START Available records

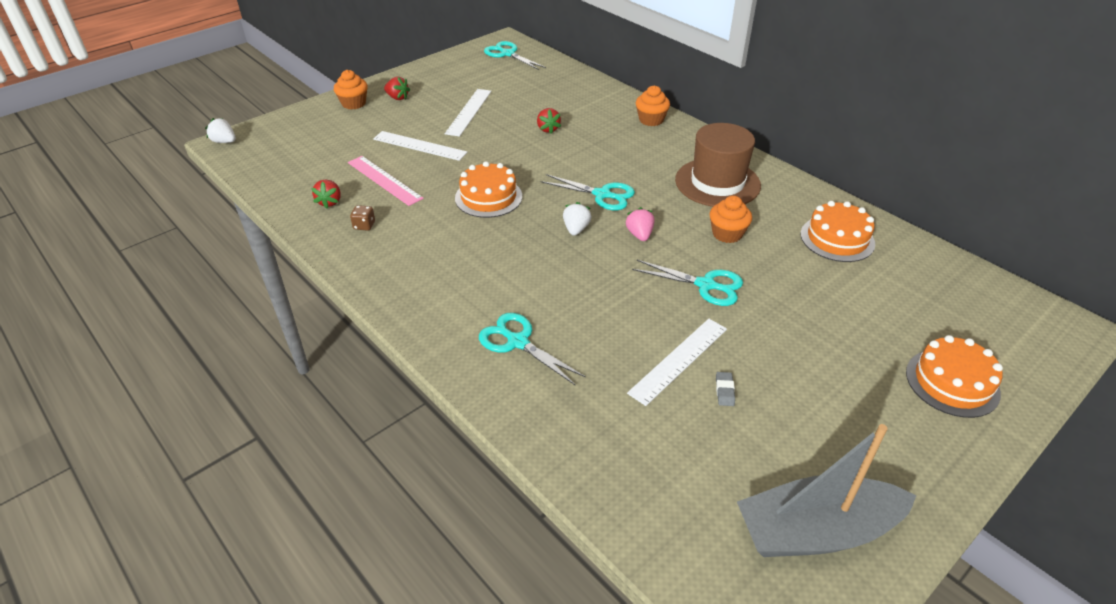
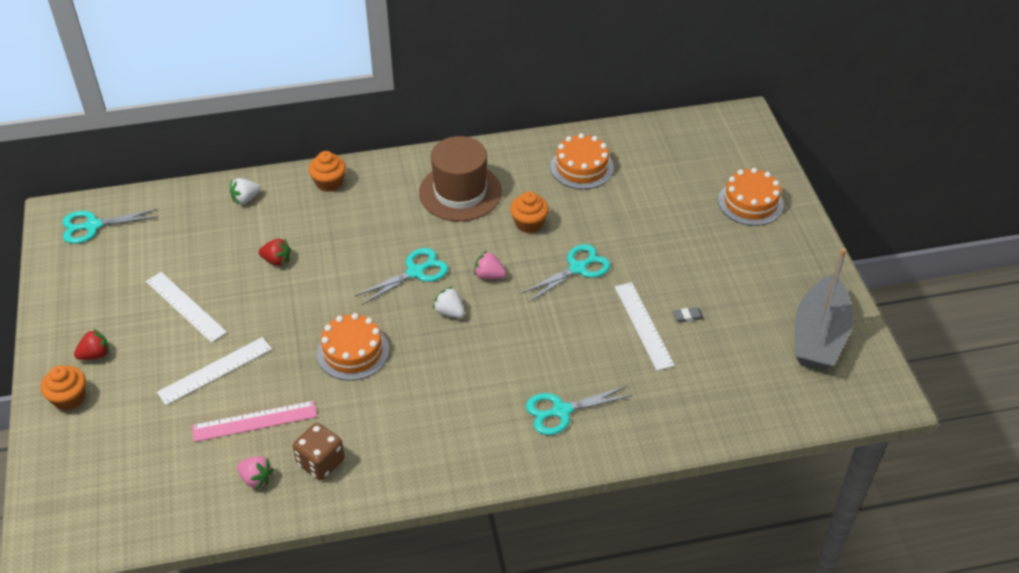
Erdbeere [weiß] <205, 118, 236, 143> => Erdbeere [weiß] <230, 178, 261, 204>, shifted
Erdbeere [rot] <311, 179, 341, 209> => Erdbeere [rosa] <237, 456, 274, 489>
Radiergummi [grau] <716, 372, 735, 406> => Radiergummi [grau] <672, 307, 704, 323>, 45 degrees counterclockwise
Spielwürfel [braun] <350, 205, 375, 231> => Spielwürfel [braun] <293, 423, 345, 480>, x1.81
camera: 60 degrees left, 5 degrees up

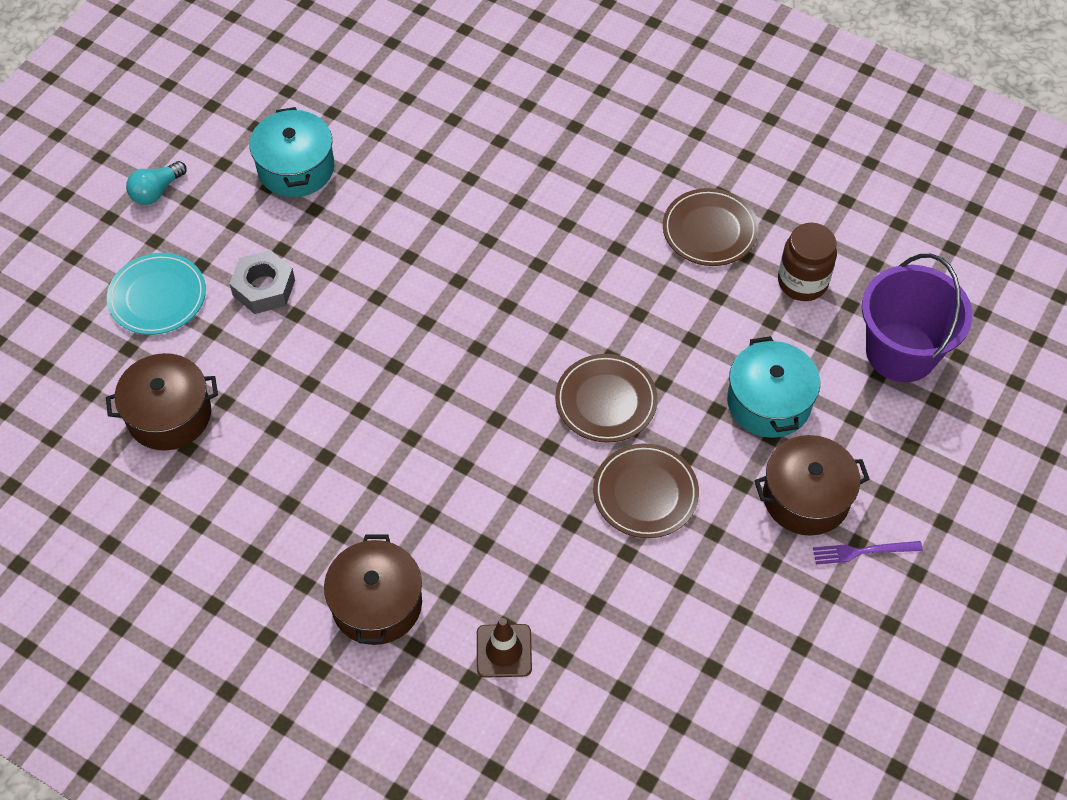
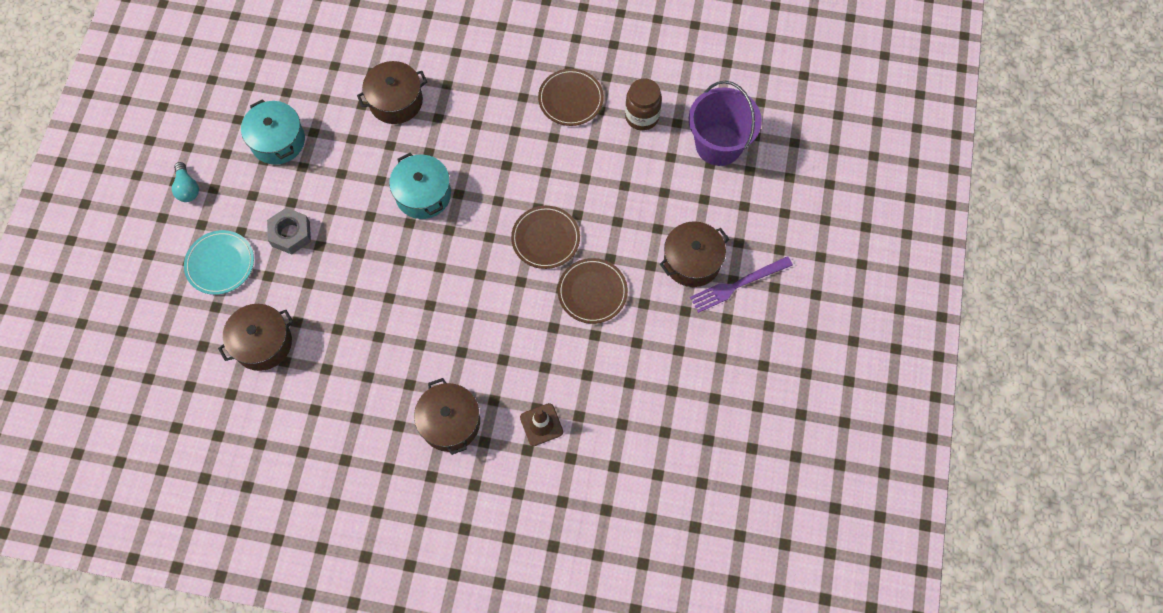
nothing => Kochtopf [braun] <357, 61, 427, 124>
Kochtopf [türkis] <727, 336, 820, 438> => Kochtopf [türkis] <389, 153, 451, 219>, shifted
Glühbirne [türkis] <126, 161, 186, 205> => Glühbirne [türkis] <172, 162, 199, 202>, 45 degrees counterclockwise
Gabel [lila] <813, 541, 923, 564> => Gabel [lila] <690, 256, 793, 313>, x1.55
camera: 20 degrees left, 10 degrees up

END Available records

Work item — No pictures belong in the copy. Repeat the listing above exactly.

Answer for this exercise —
Erdbeere [weiß] <205, 118, 236, 143> => Erdbeere [weiß] <230, 178, 261, 204>, shifted
Erdbeere [rot] <311, 179, 341, 209> => Erdbeere [rosa] <237, 456, 274, 489>
Radiergummi [grau] <716, 372, 735, 406> => Radiergummi [grau] <672, 307, 704, 323>, 45 degrees counterclockwise
Spielwürfel [braun] <350, 205, 375, 231> => Spielwürfel [braun] <293, 423, 345, 480>, x1.81
camera: 60 degrees left, 5 degrees up

nothing => Kochtopf [braun] <357, 61, 427, 124>
Kochtopf [türkis] <727, 336, 820, 438> => Kochtopf [türkis] <389, 153, 451, 219>, shifted
Glühbirne [türkis] <126, 161, 186, 205> => Glühbirne [türkis] <172, 162, 199, 202>, 45 degrees counterclockwise
Gabel [lila] <813, 541, 923, 564> => Gabel [lila] <690, 256, 793, 313>, x1.55
camera: 20 degrees left, 10 degrees up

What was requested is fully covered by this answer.